Before-and-after change data
☆ ☆ ☆ ☆ ☆ ☆ ☆

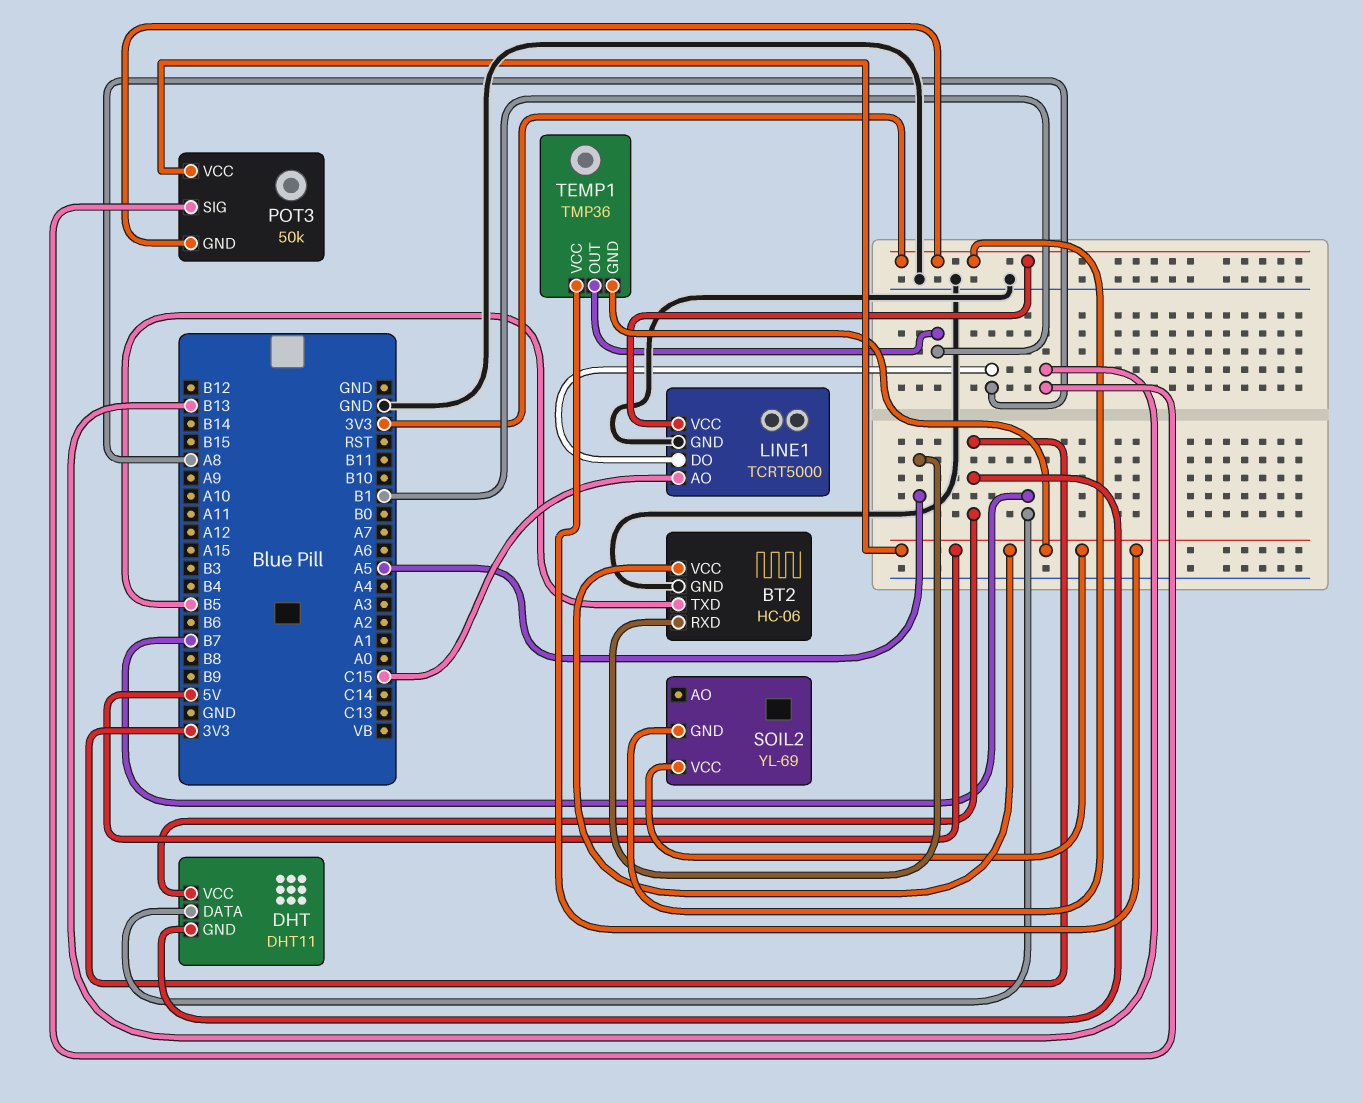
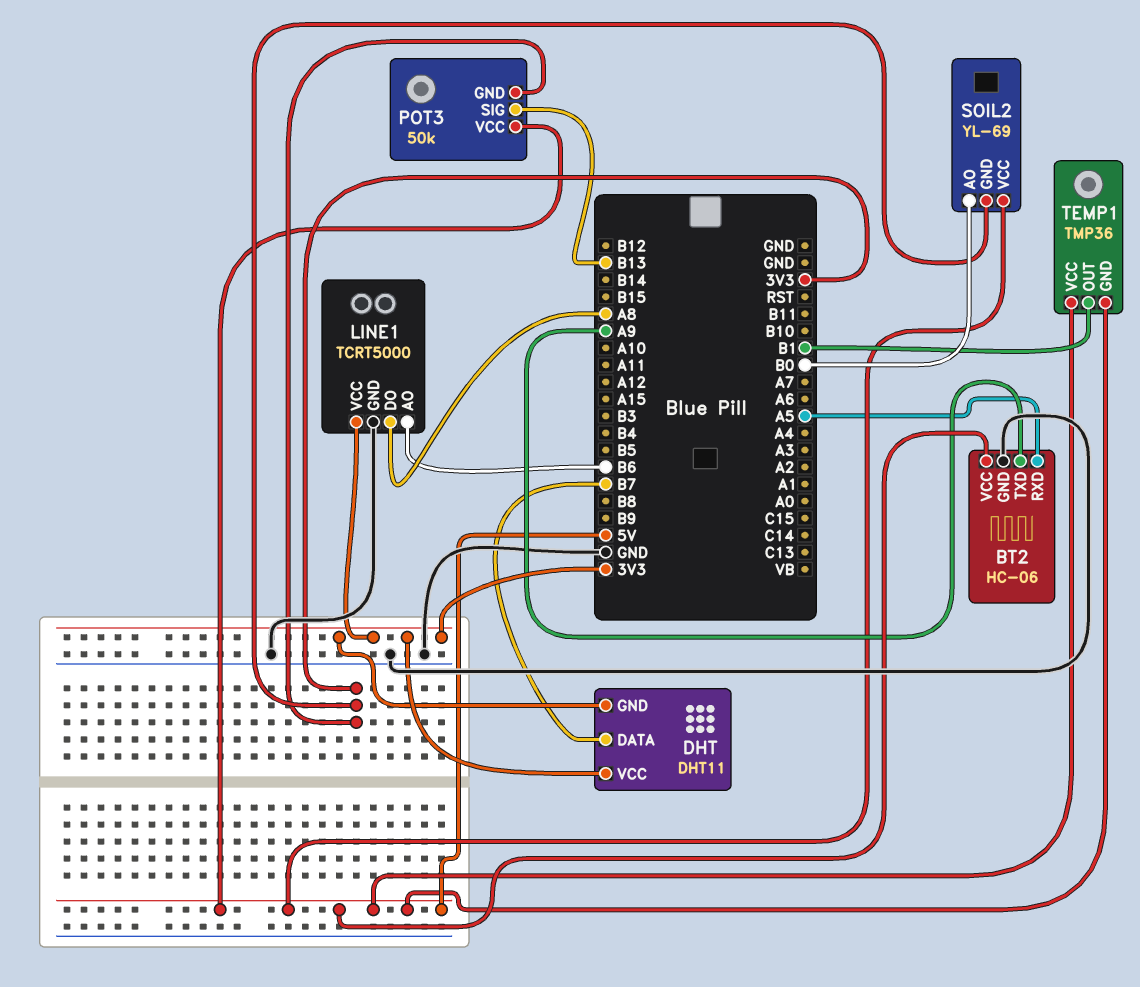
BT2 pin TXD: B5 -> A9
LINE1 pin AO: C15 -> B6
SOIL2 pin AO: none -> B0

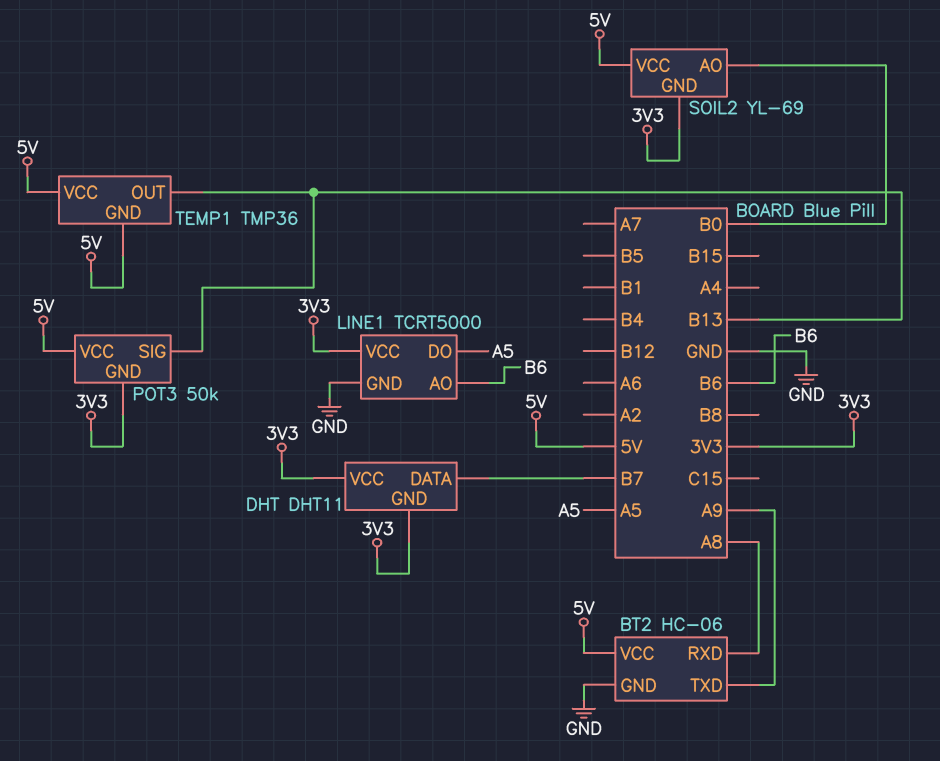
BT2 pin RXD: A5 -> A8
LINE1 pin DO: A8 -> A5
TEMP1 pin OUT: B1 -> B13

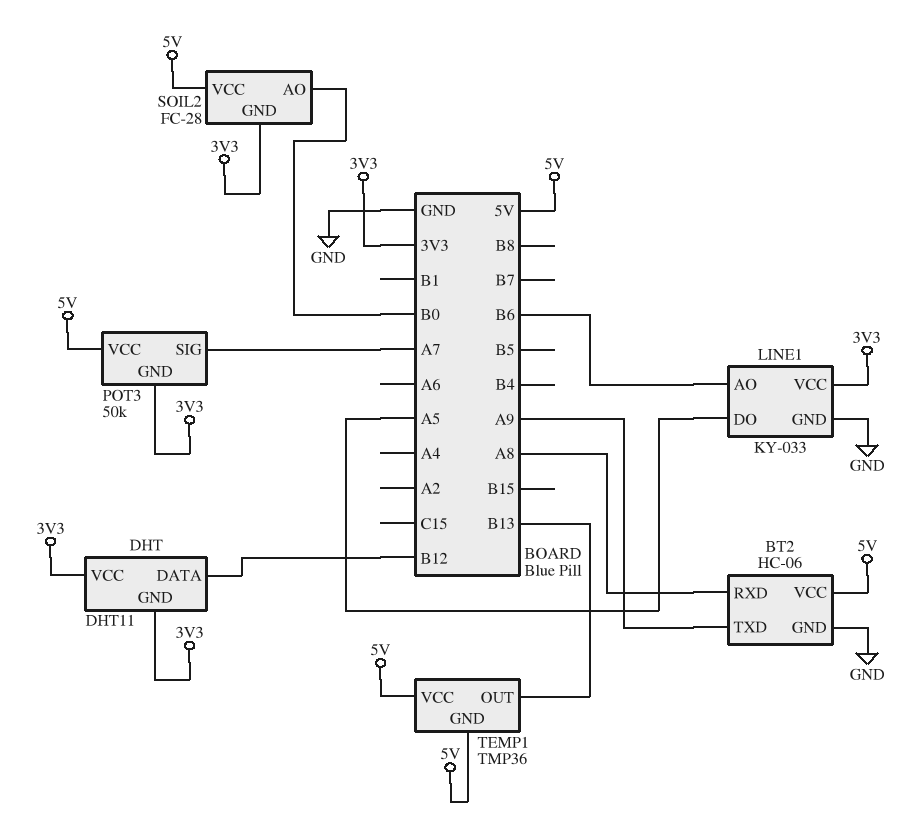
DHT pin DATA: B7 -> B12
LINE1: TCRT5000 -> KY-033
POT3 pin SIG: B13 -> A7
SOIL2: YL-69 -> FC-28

☆ ☆ ☆ ☆ ☆ ☆ ☆

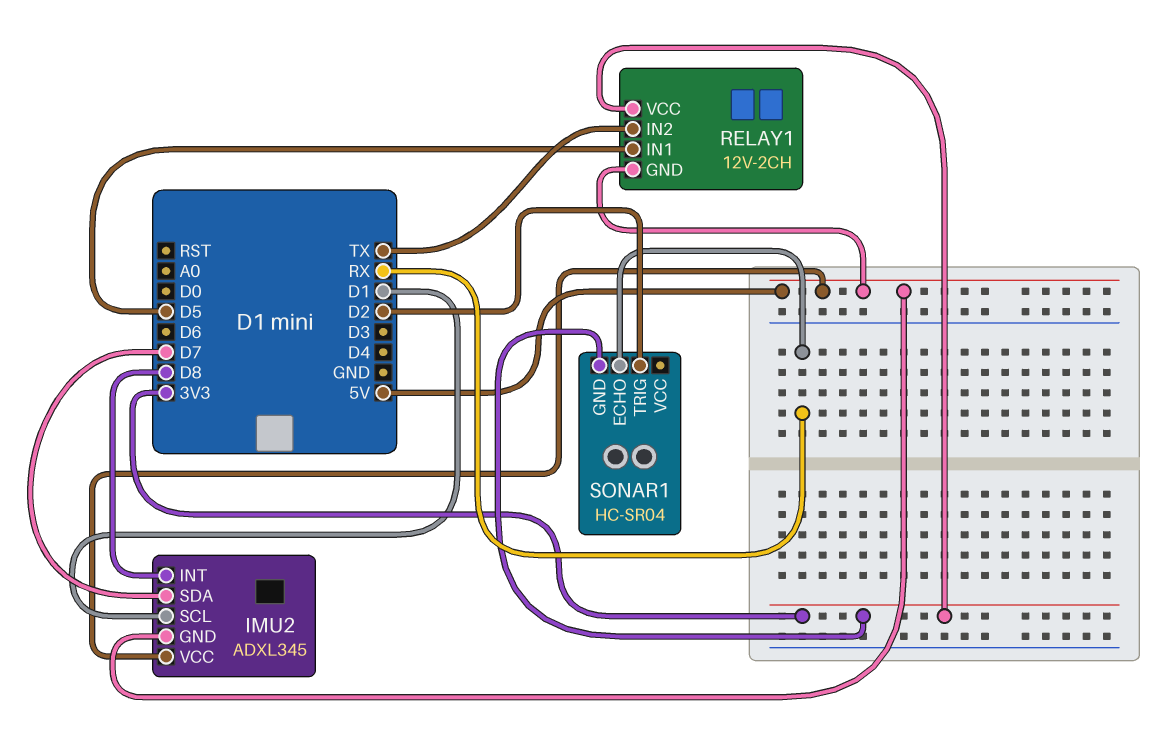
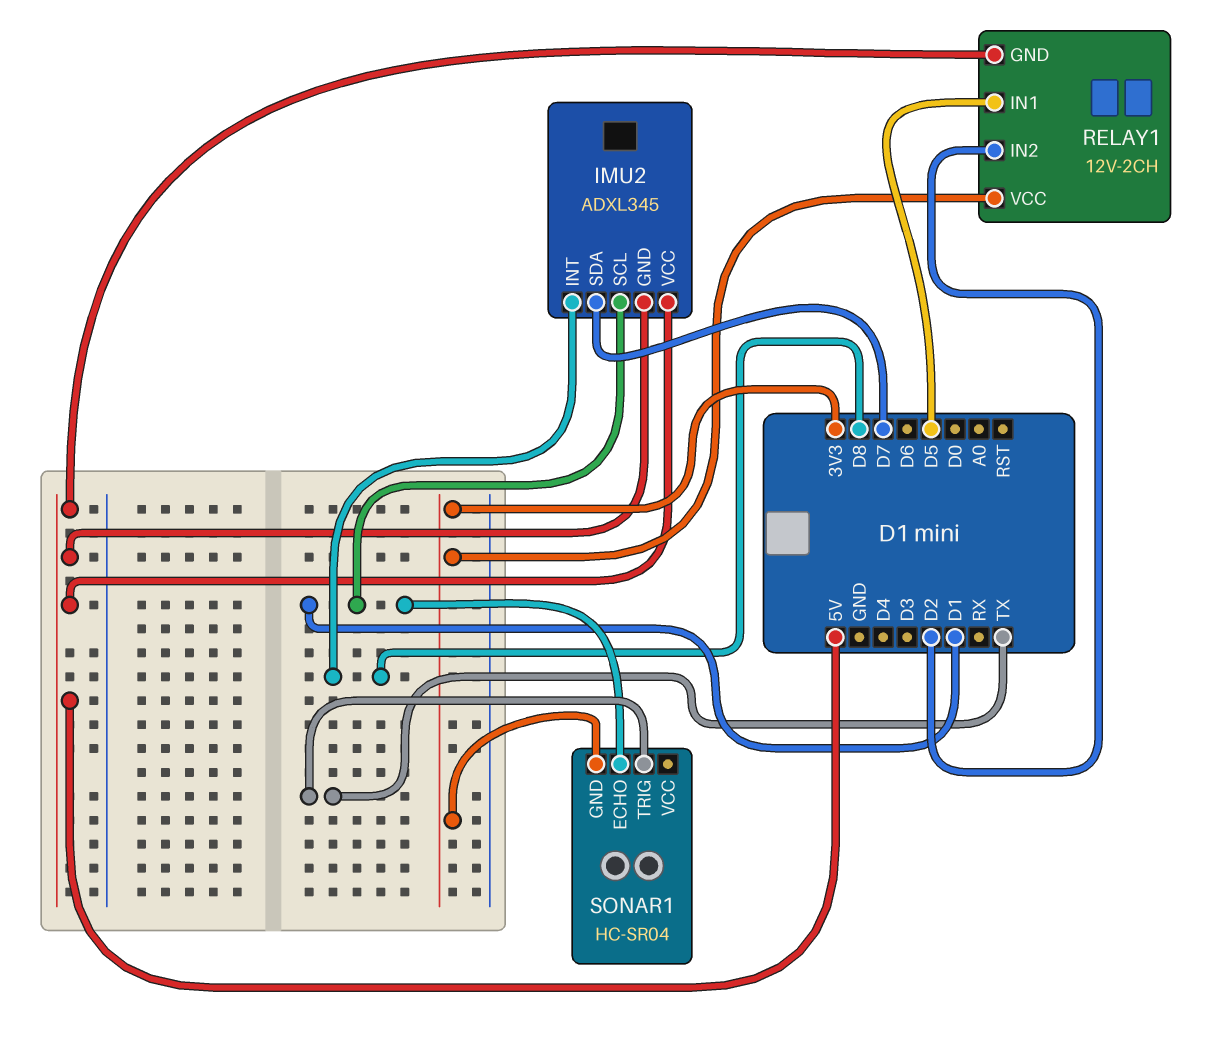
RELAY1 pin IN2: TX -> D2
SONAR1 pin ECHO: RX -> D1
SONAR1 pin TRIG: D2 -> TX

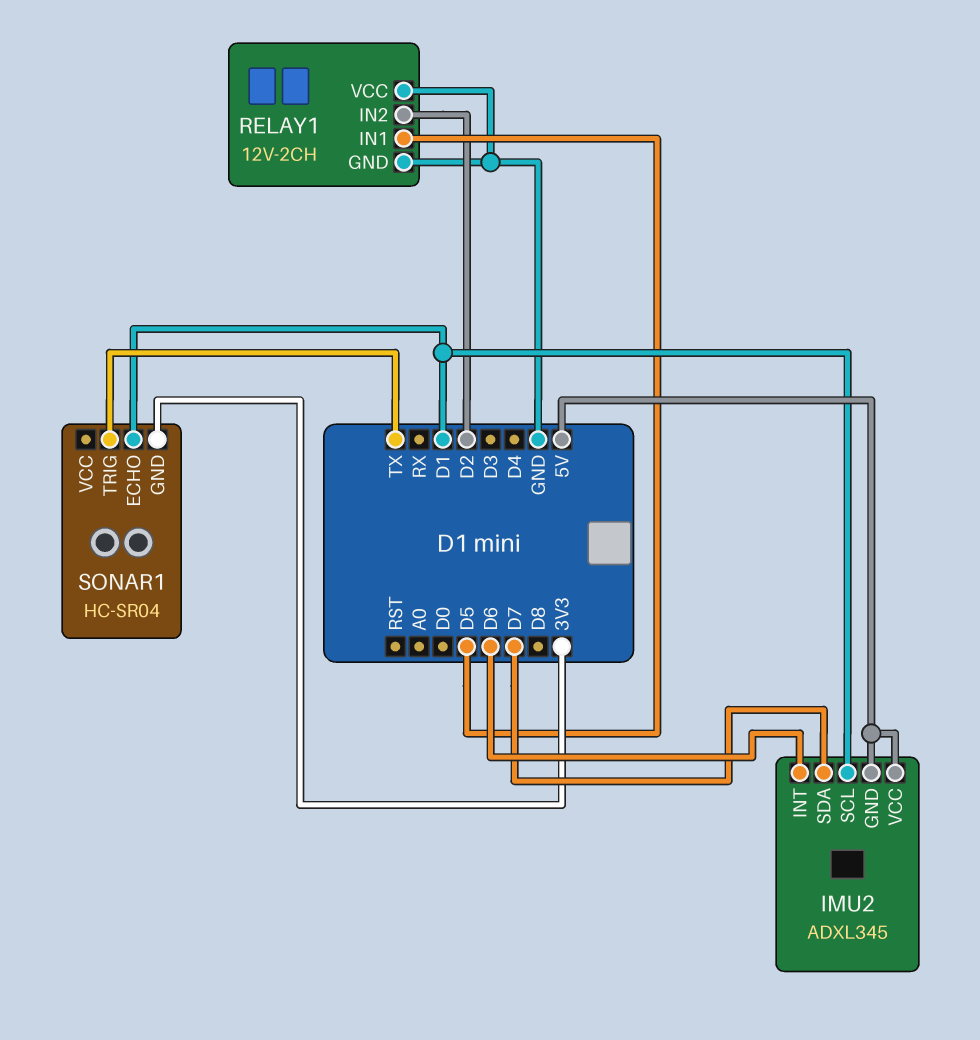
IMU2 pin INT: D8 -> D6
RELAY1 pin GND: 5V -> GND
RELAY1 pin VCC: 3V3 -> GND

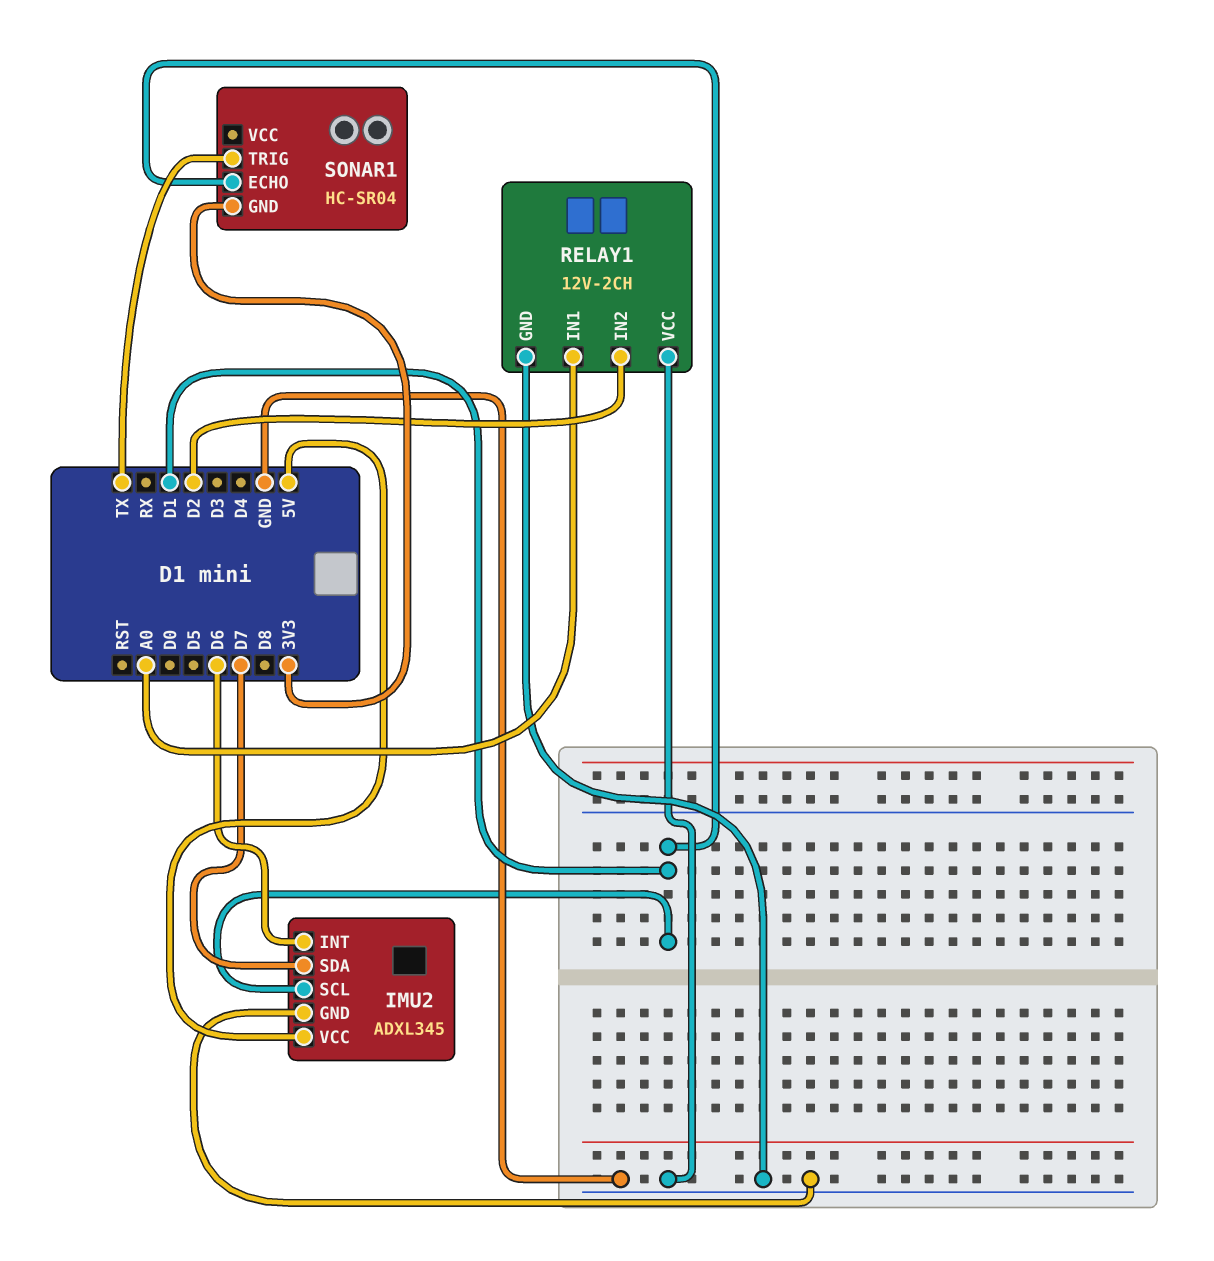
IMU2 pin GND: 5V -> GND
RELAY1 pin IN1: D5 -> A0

☆ ☆ ☆ ☆ ☆ ☆ ☆

- BRIEF -
When you reach the line containing "LINE1 pin DO: A8 -> A5" in the entries above, begin restating word for word, and stop once the line containing "SOIL2: YL-69 -> FC-28" has been given. Omit the pictures.

- WRITTEN REPLY -
LINE1 pin DO: A8 -> A5
TEMP1 pin OUT: B1 -> B13

DHT pin DATA: B7 -> B12
LINE1: TCRT5000 -> KY-033
POT3 pin SIG: B13 -> A7
SOIL2: YL-69 -> FC-28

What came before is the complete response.